START DATA FOR PROCESSING

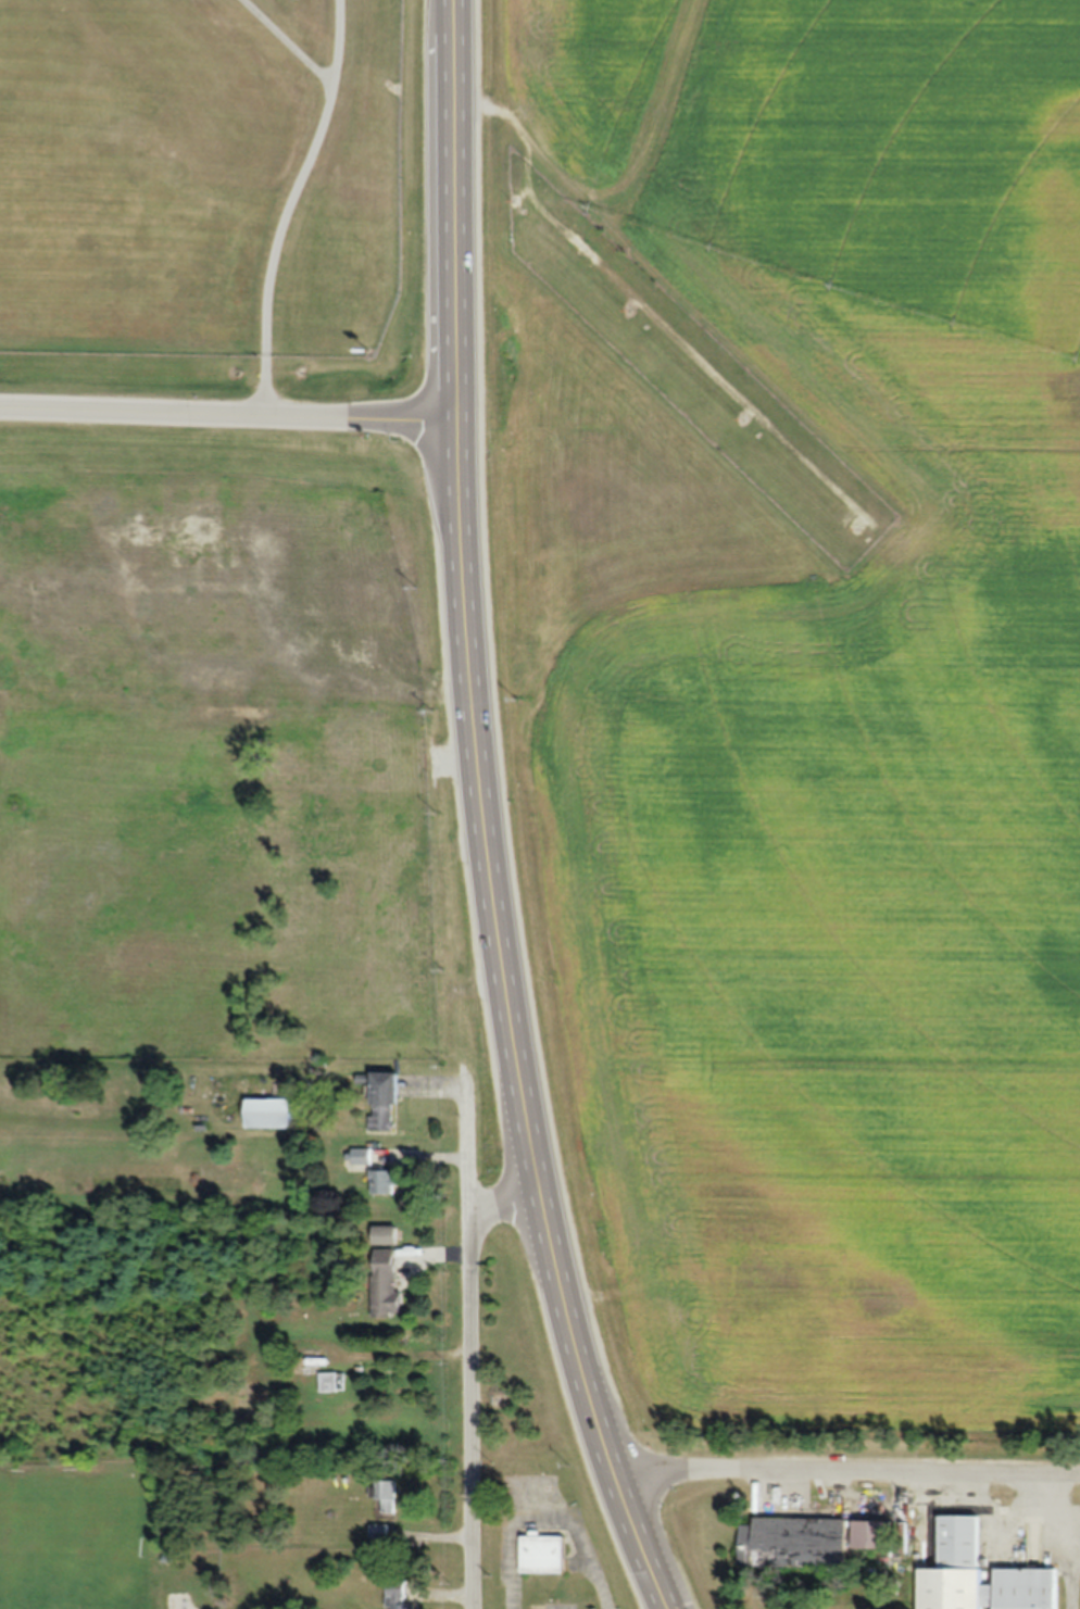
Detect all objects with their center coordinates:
road: (288, 42)
airport: (212, 199)
road: (289, 206)
road: (230, 418)
crop: (794, 697)
road: (488, 815)
building: (384, 1099)
building: (271, 1113)
building: (362, 1156)
building: (385, 1182)
road: (507, 1209)
building: (386, 1235)
building: (386, 1283)
road: (469, 1337)
building: (332, 1381)
road: (848, 1475)
building: (386, 1495)
road: (995, 1508)
building: (872, 1534)
building: (795, 1543)
road: (1055, 1546)
building: (544, 1554)
building: (980, 1575)
building: (400, 1597)

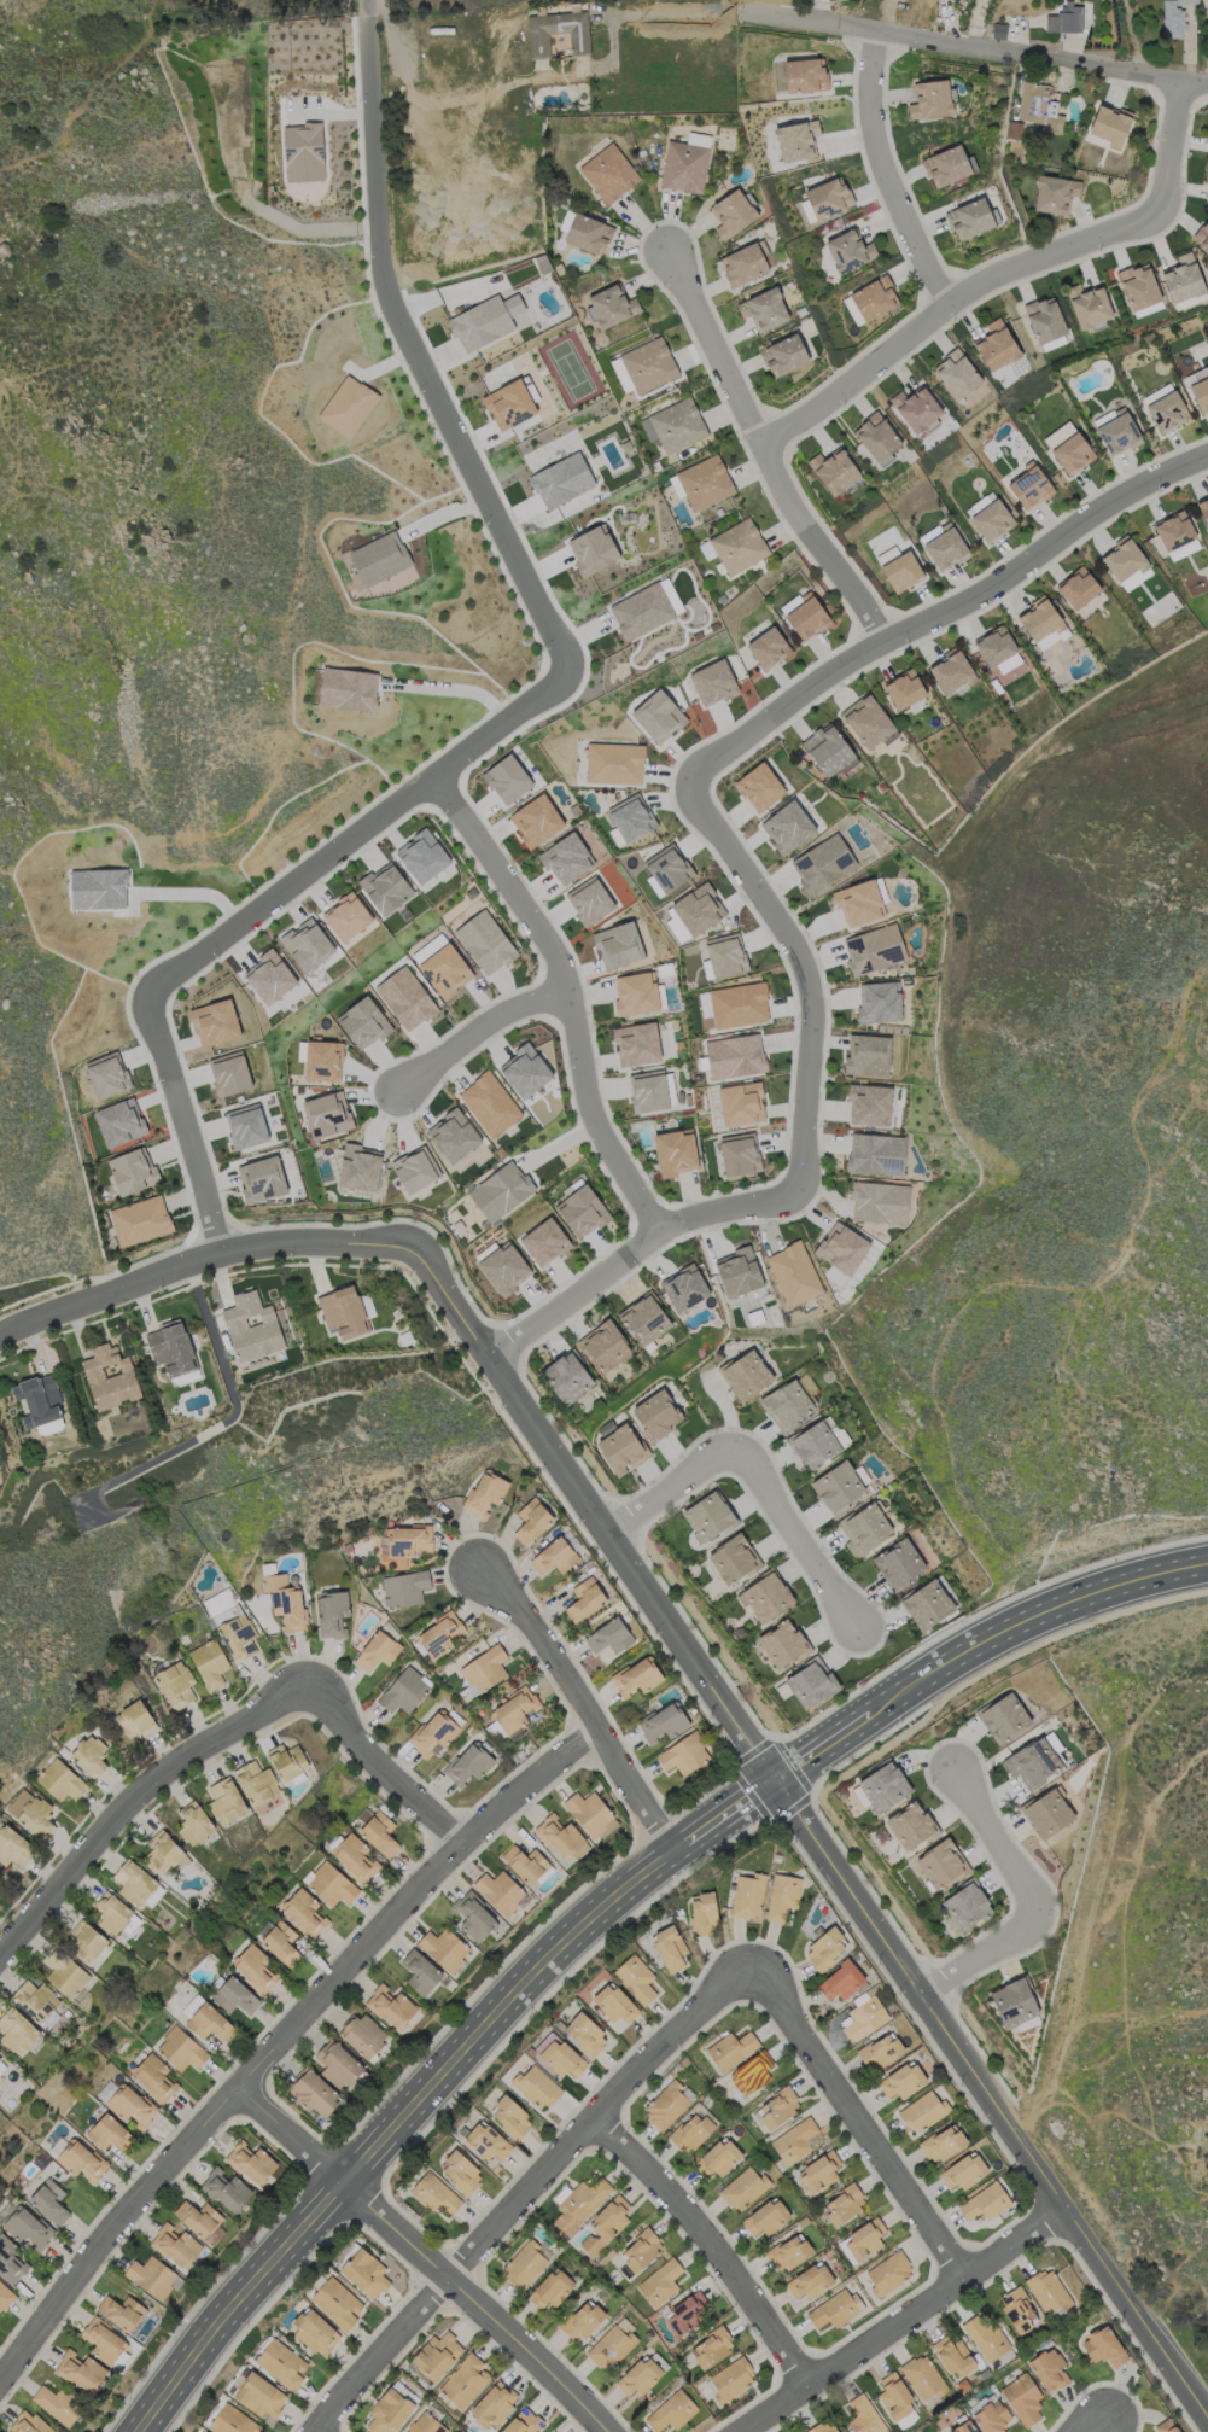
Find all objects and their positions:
building: (1188, 2)
road: (366, 8)
road: (35, 9)
road: (683, 13)
building: (1066, 20)
building: (1173, 21)
building: (556, 32)
building: (1000, 32)
road: (984, 48)
building: (445, 57)
building: (804, 74)
building: (929, 99)
building: (1039, 108)
building: (1112, 127)
building: (796, 139)
building: (302, 151)
building: (947, 165)
building: (683, 166)
road: (882, 172)
building: (608, 173)
building: (1207, 175)
building: (1053, 193)
building: (827, 197)
building: (731, 213)
building: (968, 218)
building: (588, 233)
building: (1202, 236)
building: (848, 250)
building: (745, 262)
road: (1000, 269)
building: (1184, 280)
building: (1140, 288)
building: (873, 297)
building: (1088, 304)
building: (611, 305)
building: (763, 309)
building: (851, 310)
building: (1044, 319)
building: (487, 321)
building: (995, 345)
road: (413, 354)
building: (783, 354)
building: (647, 364)
building: (956, 373)
building: (1196, 374)
building: (1201, 395)
building: (510, 402)
building: (347, 405)
building: (916, 408)
building: (1166, 410)
building: (673, 425)
building: (1116, 430)
building: (876, 436)
road: (193, 446)
road: (761, 448)
building: (1071, 452)
building: (833, 469)
building: (561, 480)
building: (704, 482)
building: (1029, 485)
building: (979, 503)
building: (1203, 508)
building: (991, 520)
building: (1173, 530)
building: (738, 545)
building: (593, 548)
building: (945, 548)
building: (886, 554)
building: (378, 557)
building: (901, 571)
building: (1077, 587)
building: (641, 610)
road: (945, 611)
building: (806, 616)
building: (1041, 623)
building: (994, 645)
building: (767, 647)
building: (950, 670)
building: (712, 681)
building: (347, 688)
building: (903, 688)
road: (455, 690)
building: (657, 715)
building: (867, 721)
building: (828, 749)
building: (613, 762)
building: (505, 778)
building: (758, 786)
building: (630, 817)
building: (535, 820)
building: (786, 826)
road: (362, 831)
building: (421, 856)
building: (565, 858)
building: (822, 862)
building: (667, 867)
road: (507, 882)
building: (97, 888)
building: (385, 888)
road: (197, 893)
building: (588, 900)
building: (858, 902)
building: (697, 908)
building: (346, 916)
building: (484, 942)
building: (306, 944)
building: (617, 944)
building: (873, 949)
building: (724, 954)
building: (444, 970)
road: (801, 970)
building: (269, 976)
building: (635, 993)
building: (405, 998)
building: (878, 1001)
building: (732, 1005)
building: (214, 1022)
building: (362, 1022)
road: (480, 1032)
building: (635, 1043)
building: (866, 1054)
building: (734, 1056)
building: (322, 1060)
building: (524, 1070)
building: (229, 1073)
building: (106, 1074)
building: (647, 1091)
building: (489, 1103)
building: (740, 1103)
building: (868, 1104)
building: (325, 1114)
building: (119, 1121)
road: (597, 1121)
road: (184, 1124)
building: (245, 1125)
building: (452, 1135)
building: (674, 1151)
building: (738, 1153)
building: (875, 1153)
building: (359, 1168)
building: (414, 1168)
building: (131, 1170)
building: (260, 1178)
building: (499, 1190)
building: (878, 1202)
road: (727, 1208)
building: (581, 1210)
building: (139, 1220)
road: (1044, 1220)
building: (544, 1241)
building: (841, 1247)
road: (192, 1259)
building: (503, 1268)
building: (737, 1271)
building: (793, 1273)
road: (1025, 1285)
building: (684, 1287)
road: (577, 1296)
building: (342, 1311)
building: (644, 1318)
building: (250, 1326)
building: (604, 1345)
building: (170, 1347)
building: (745, 1374)
building: (109, 1376)
building: (566, 1377)
building: (40, 1402)
building: (786, 1404)
building: (656, 1413)
building: (813, 1444)
building: (620, 1448)
road: (762, 1477)
building: (839, 1485)
building: (484, 1492)
road: (1200, 1512)
building: (708, 1515)
building: (531, 1520)
building: (865, 1528)
building: (404, 1542)
building: (553, 1556)
building: (732, 1558)
building: (898, 1563)
road: (1128, 1585)
building: (404, 1587)
building: (766, 1595)
building: (584, 1599)
building: (284, 1600)
building: (927, 1604)
building: (331, 1613)
building: (439, 1634)
building: (608, 1636)
building: (237, 1637)
building: (781, 1643)
building: (376, 1650)
building: (208, 1663)
building: (483, 1669)
building: (636, 1676)
building: (810, 1682)
building: (175, 1684)
road: (910, 1686)
building: (403, 1690)
road: (577, 1704)
building: (513, 1709)
building: (1005, 1717)
building: (134, 1719)
building: (662, 1722)
building: (432, 1733)
building: (683, 1754)
building: (88, 1755)
building: (1032, 1761)
building: (287, 1762)
road: (380, 1763)
building: (468, 1763)
building: (59, 1780)
building: (255, 1781)
building: (883, 1786)
road: (136, 1800)
building: (224, 1800)
building: (267, 1803)
road: (733, 1809)
road: (1154, 1810)
building: (588, 1812)
building: (1047, 1812)
building: (29, 1813)
building: (193, 1823)
building: (910, 1825)
road: (812, 1826)
building: (378, 1833)
building: (558, 1835)
building: (14, 1848)
building: (161, 1851)
road: (1110, 1853)
building: (353, 1856)
building: (524, 1863)
building: (940, 1863)
building: (133, 1882)
building: (330, 1884)
building: (498, 1891)
building: (153, 1895)
building: (781, 1895)
building: (747, 1896)
road: (407, 1900)
road: (1030, 1904)
building: (966, 1905)
building: (701, 1910)
building: (303, 1911)
building: (112, 1913)
building: (472, 1916)
building: (85, 1941)
building: (280, 1942)
building: (669, 1947)
building: (442, 1948)
building: (824, 1949)
building: (254, 1967)
building: (419, 1971)
building: (64, 1973)
building: (635, 1978)
building: (840, 1981)
building: (234, 1995)
building: (1013, 2001)
building: (36, 2002)
building: (390, 2006)
building: (613, 2006)
building: (863, 2018)
road: (1139, 2020)
building: (208, 2022)
building: (16, 2031)
building: (363, 2034)
building: (584, 2034)
building: (180, 2048)
building: (730, 2049)
building: (879, 2051)
building: (558, 2055)
building: (1, 2062)
building: (336, 2064)
building: (751, 2072)
building: (153, 2076)
building: (902, 2080)
building: (535, 2085)
building: (313, 2093)
building: (665, 2104)
building: (129, 2105)
building: (777, 2106)
building: (923, 2110)
building: (509, 2116)
road: (854, 2119)
road: (399, 2121)
building: (689, 2131)
building: (108, 2132)
building: (486, 2140)
building: (793, 2140)
building: (942, 2143)
building: (717, 2157)
building: (79, 2160)
building: (250, 2162)
building: (818, 2171)
building: (963, 2171)
building: (459, 2172)
building: (743, 2188)
building: (225, 2189)
road: (526, 2191)
building: (433, 2193)
building: (49, 2201)
building: (984, 2201)
building: (578, 2202)
building: (842, 2204)
building: (197, 2217)
building: (766, 2217)
building: (604, 2225)
building: (27, 2227)
road: (109, 2231)
building: (864, 2238)
road: (712, 2243)
building: (175, 2245)
building: (640, 2250)
building: (786, 2252)
road: (427, 2254)
building: (9, 2260)
building: (524, 2264)
building: (364, 2272)
building: (887, 2272)
building: (152, 2276)
building: (659, 2281)
building: (809, 2281)
building: (550, 2288)
building: (1047, 2291)
building: (4, 2295)
building: (336, 2302)
building: (833, 2309)
building: (1017, 2309)
building: (120, 2311)
building: (686, 2311)
road: (898, 2317)
building: (581, 2320)
building: (313, 2330)
building: (985, 2337)
building: (102, 2341)
building: (611, 2343)
building: (1103, 2346)
building: (710, 2347)
building: (435, 2355)
building: (953, 2356)
building: (280, 2363)
building: (1048, 2369)
building: (80, 2370)
building: (637, 2376)
building: (922, 2376)
building: (730, 2379)
building: (463, 2381)
building: (258, 2395)
building: (894, 2395)
building: (1022, 2398)
building: (56, 2403)
building: (492, 2404)
building: (388, 2411)
building: (670, 2411)
building: (863, 2415)
building: (991, 2417)
building: (905, 2418)
building: (231, 2421)
building: (521, 2422)
road: (1105, 2422)
building: (27, 2423)
building: (424, 2424)
building: (1165, 2425)
building: (821, 2426)
building: (963, 2427)
building: (551, 2431)

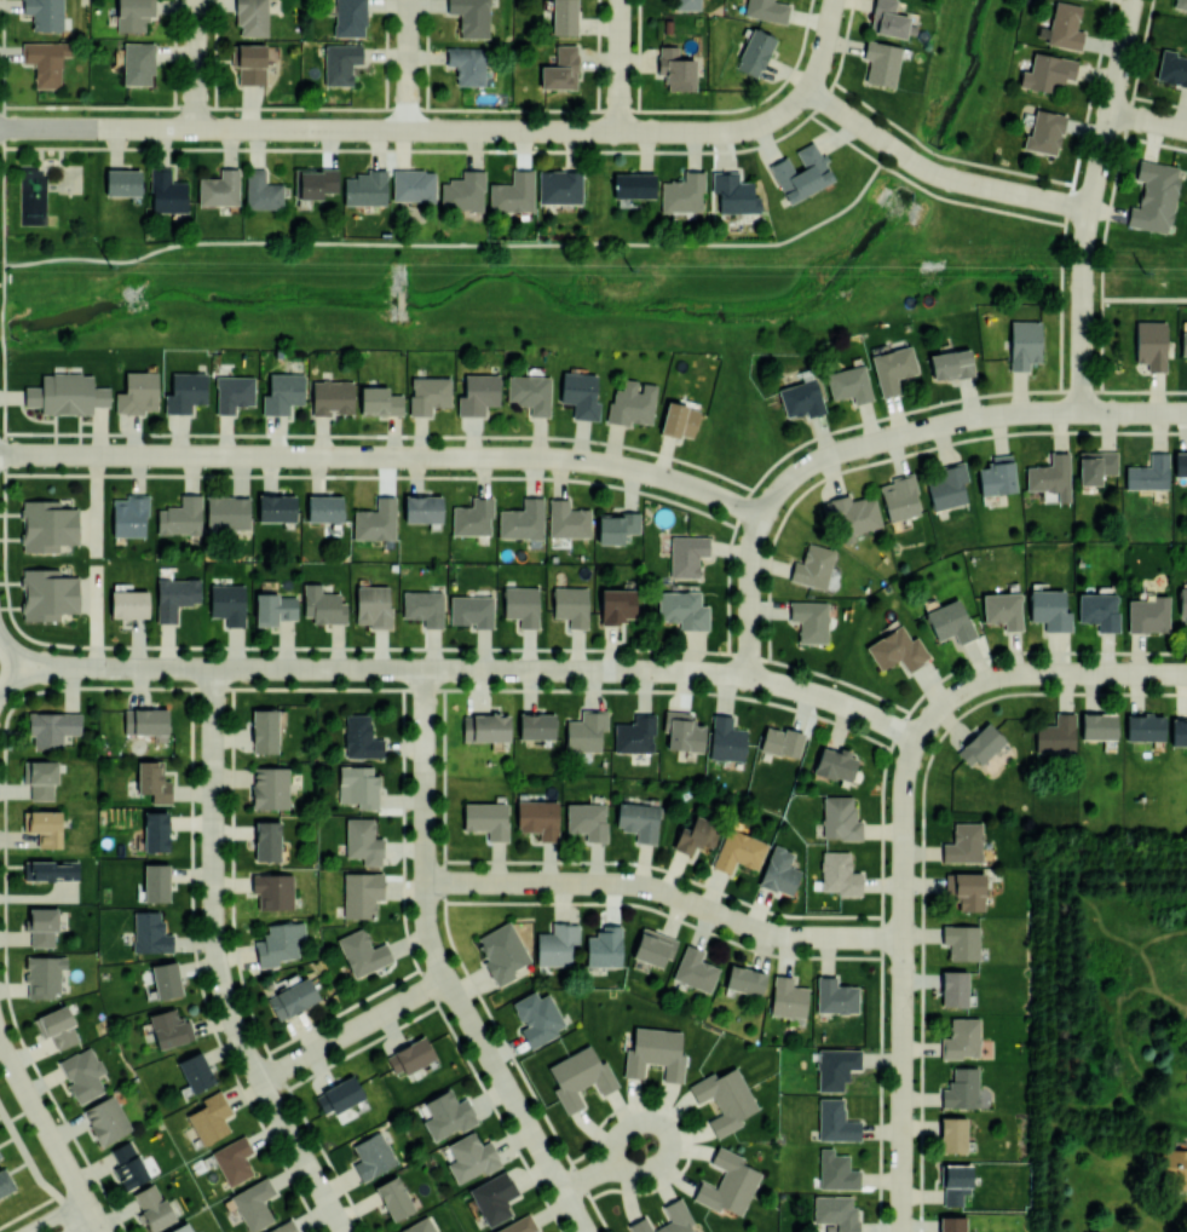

END DATA FOR PROCESSING

• [DIRECTIONS] In the records above, locate every line with the string "objects" and copy it.

• [SOLVED PROBLEM]
Detect all objects with their center coordinates:
Find all objects and their positions:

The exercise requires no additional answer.